* _Directions for this task_
Set down the records exactly as they stand, except for any pictures, which you should omit.

++++ Input

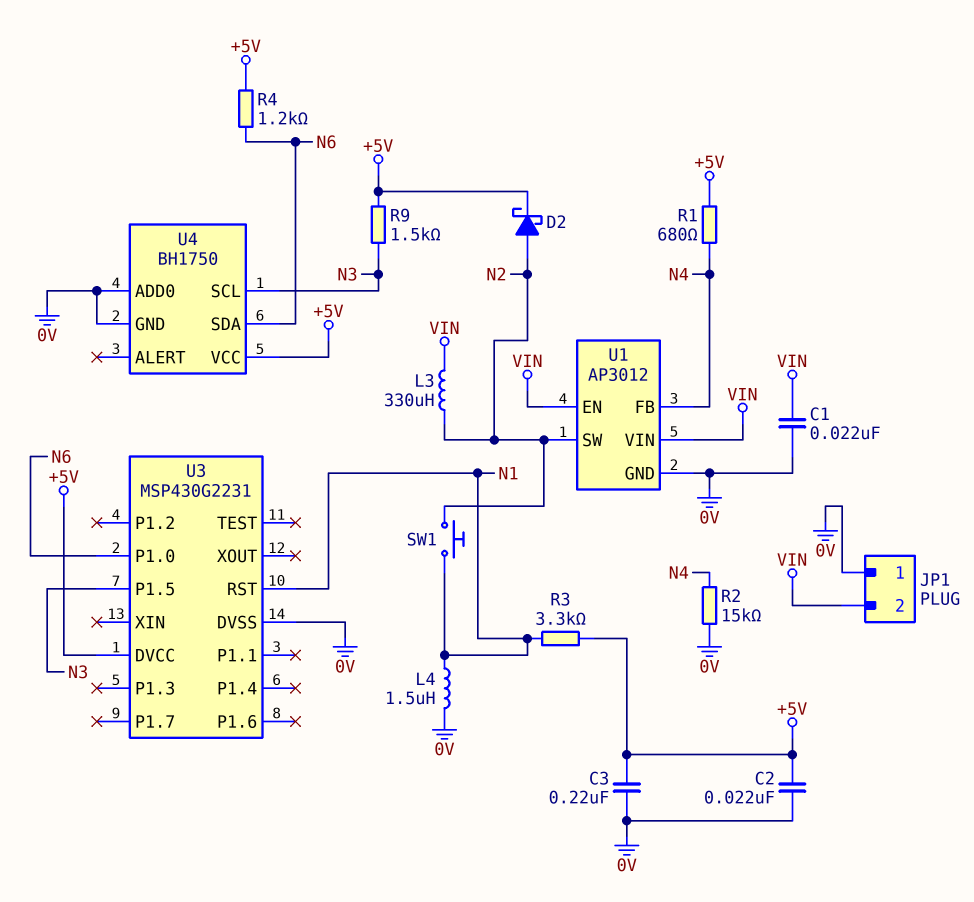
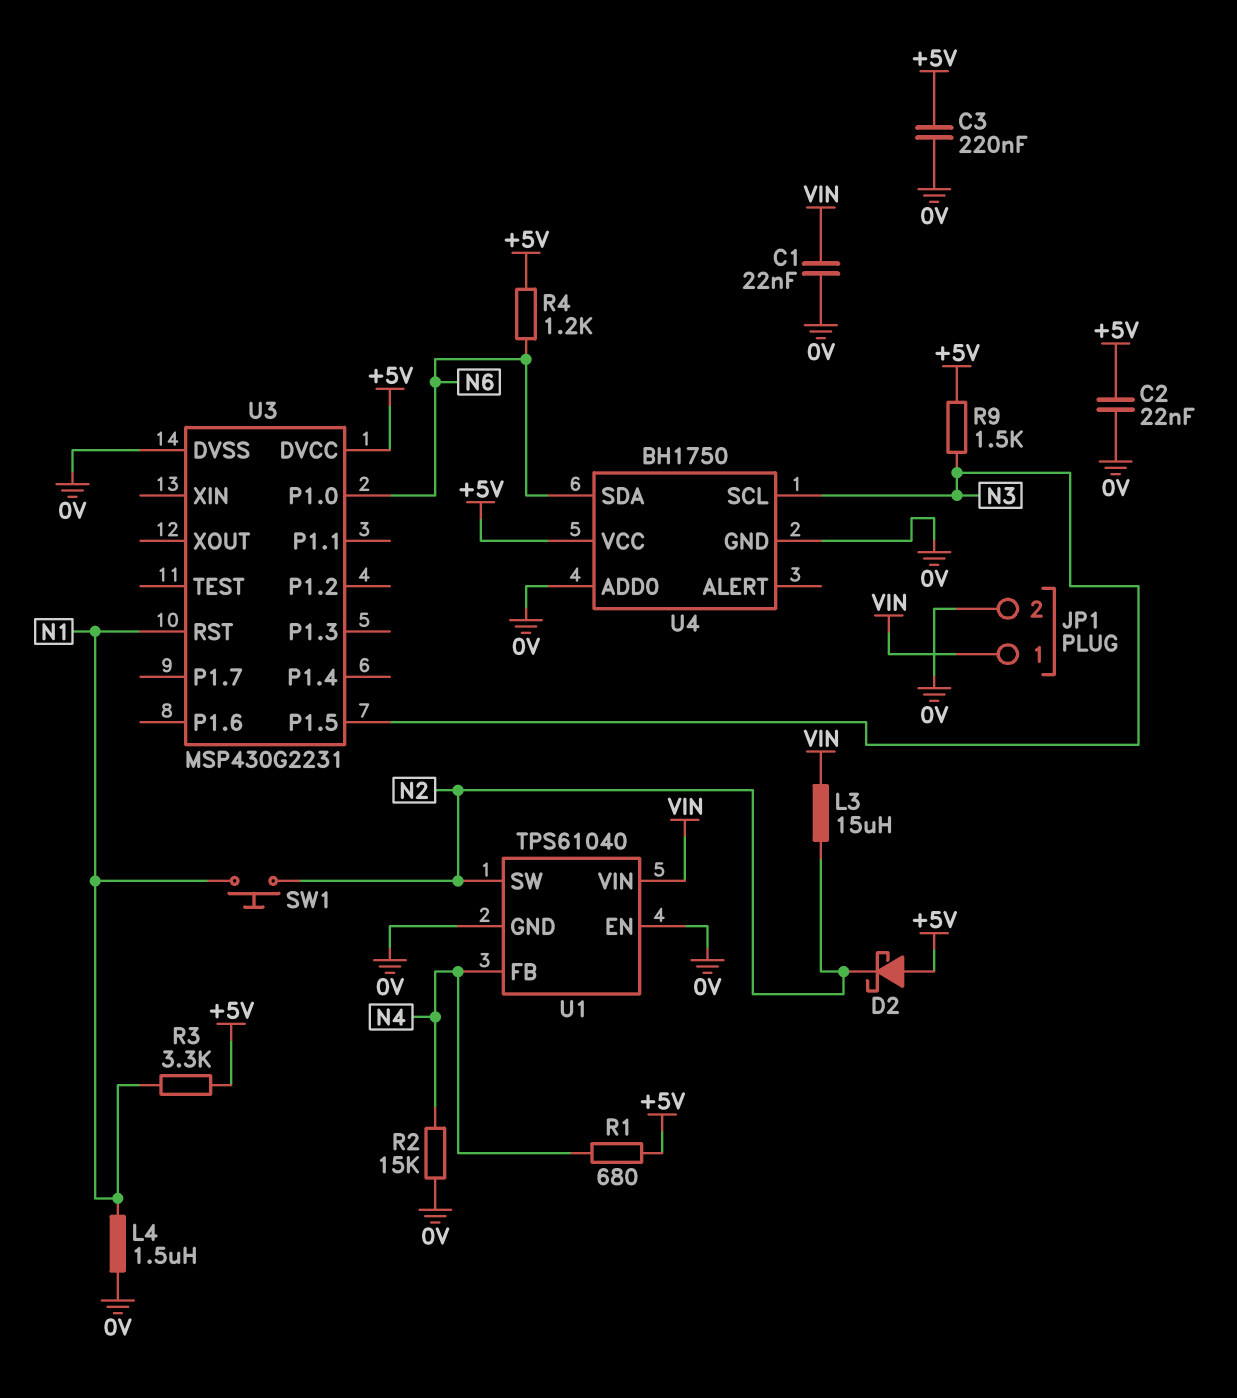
D2: schottky (A N2, K +5V) -> schottky (A +5V, K N2)
JP1 pin 1: 0V -> VIN
JP1 pin 2: VIN -> 0V
L3: 330uH (N2, VIN) -> 15uH (N2, VIN)
U1: AP3012 -> TPS61040
U1 pin EN: VIN -> 0V

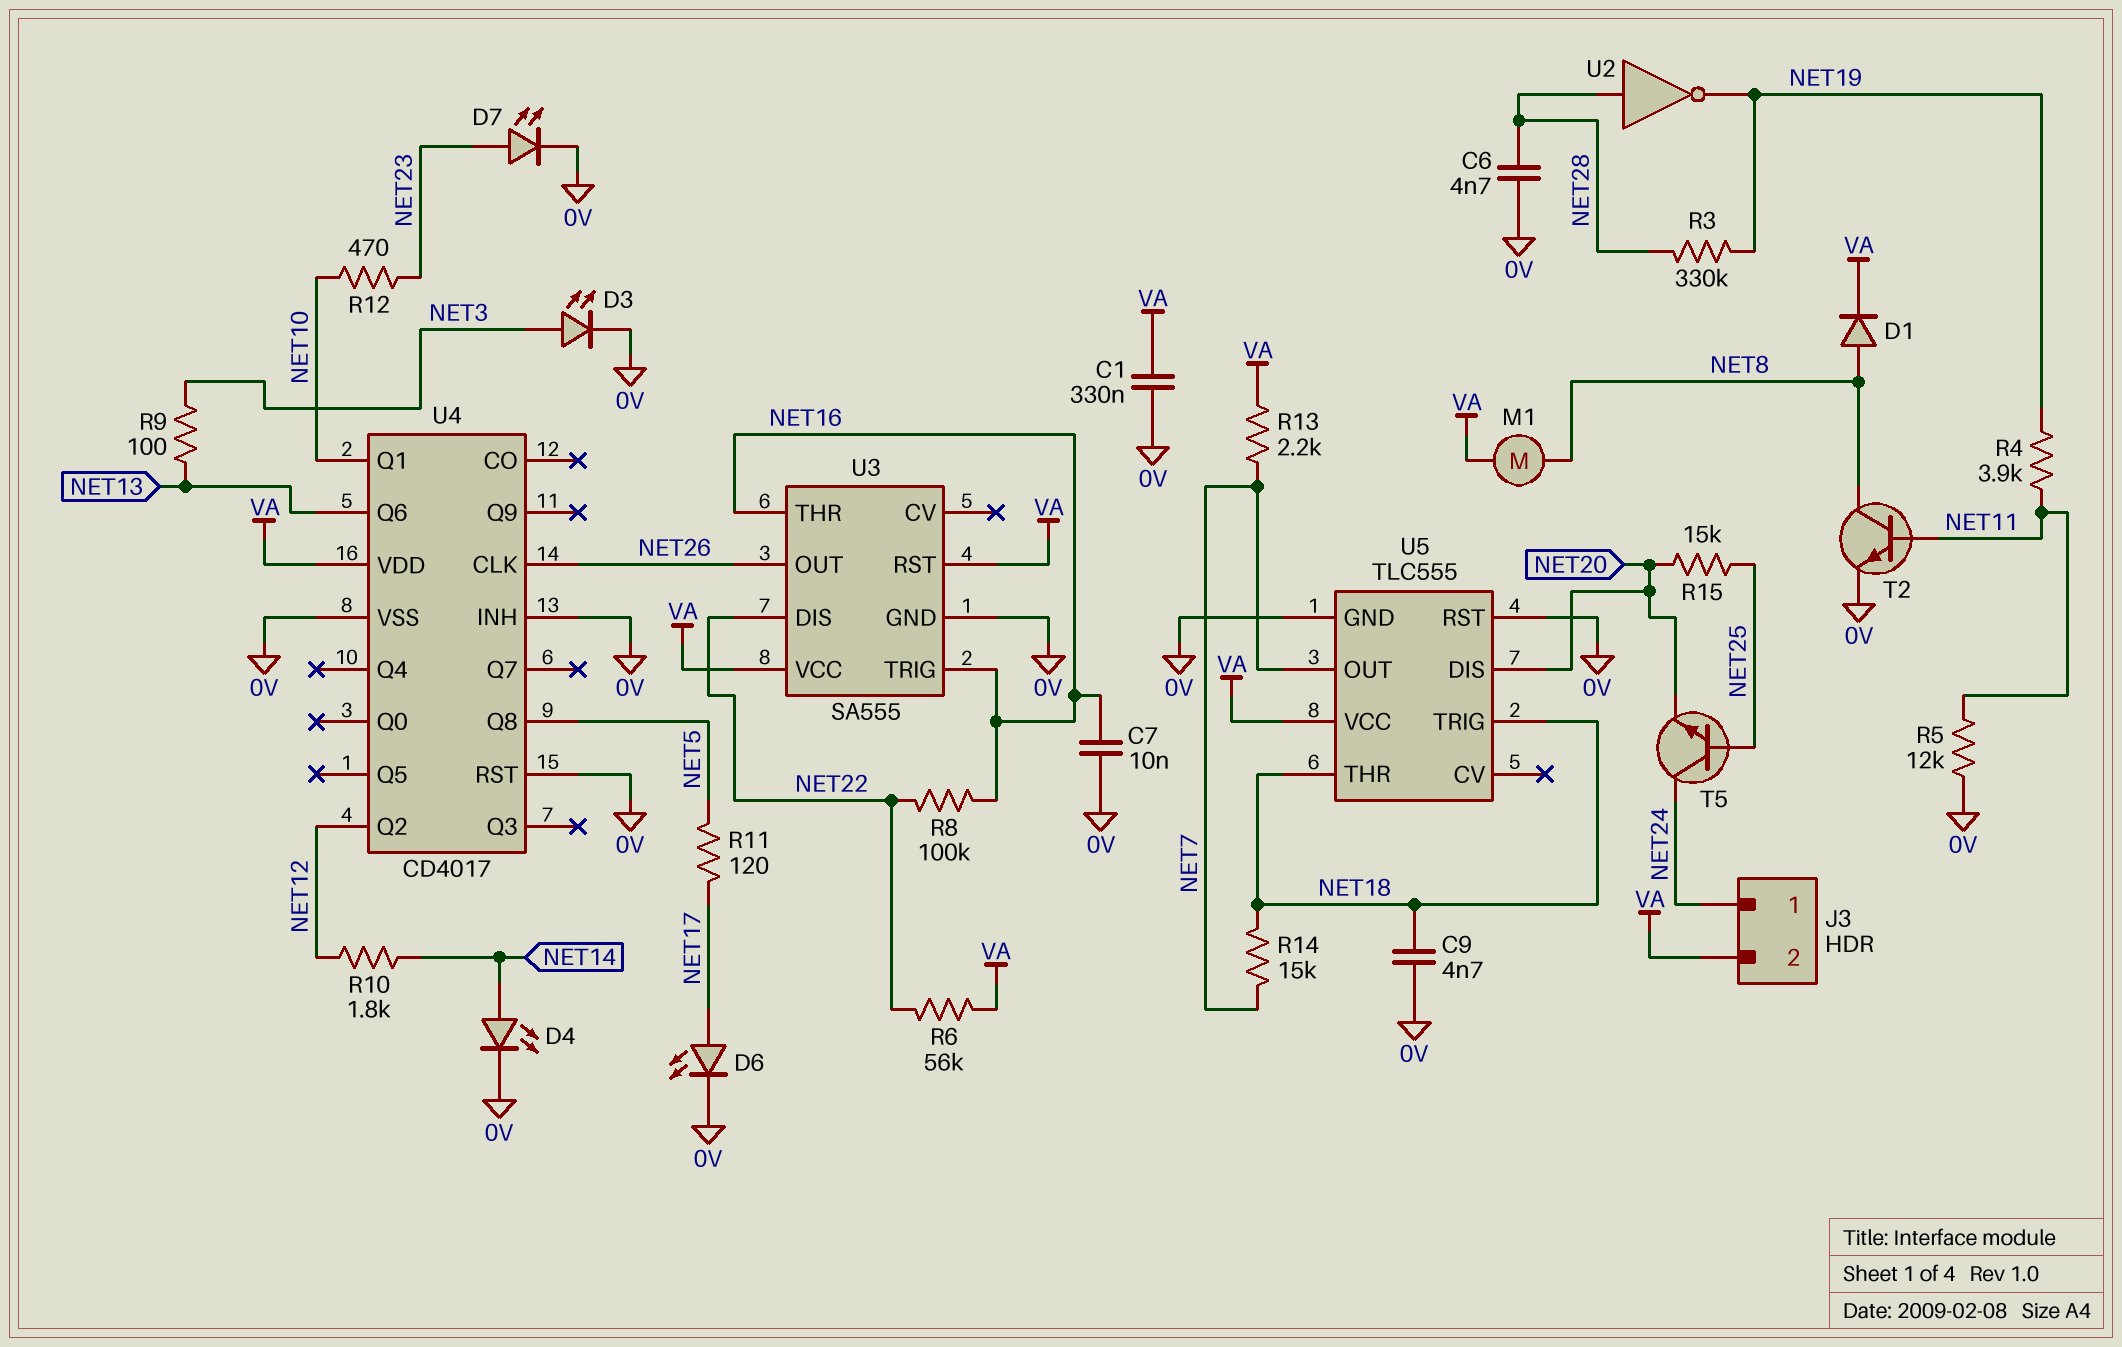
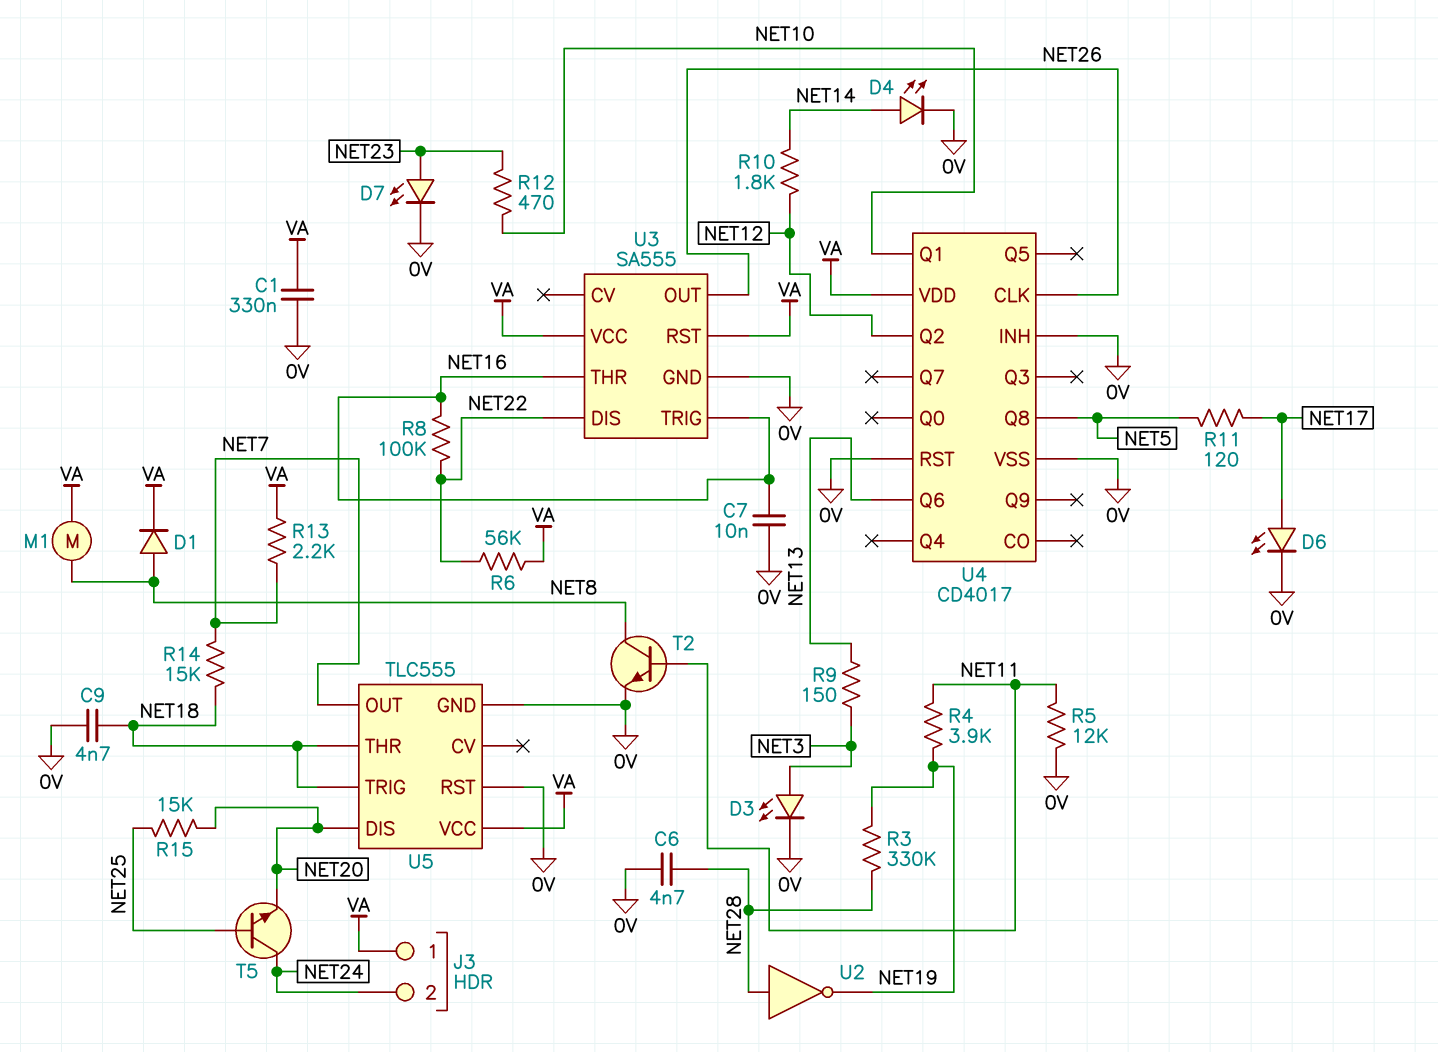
J3 pin 1: NET24 -> VA
J3 pin 2: VA -> NET24
R9: 100 (NET3, NET13) -> 150 (NET3, NET13)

++++++++

* _Solution to the problem_
D2: schottky (A N2, K +5V) -> schottky (A +5V, K N2)
JP1 pin 1: 0V -> VIN
JP1 pin 2: VIN -> 0V
L3: 330uH (N2, VIN) -> 15uH (N2, VIN)
U1: AP3012 -> TPS61040
U1 pin EN: VIN -> 0V

J3 pin 1: NET24 -> VA
J3 pin 2: VA -> NET24
R9: 100 (NET3, NET13) -> 150 (NET3, NET13)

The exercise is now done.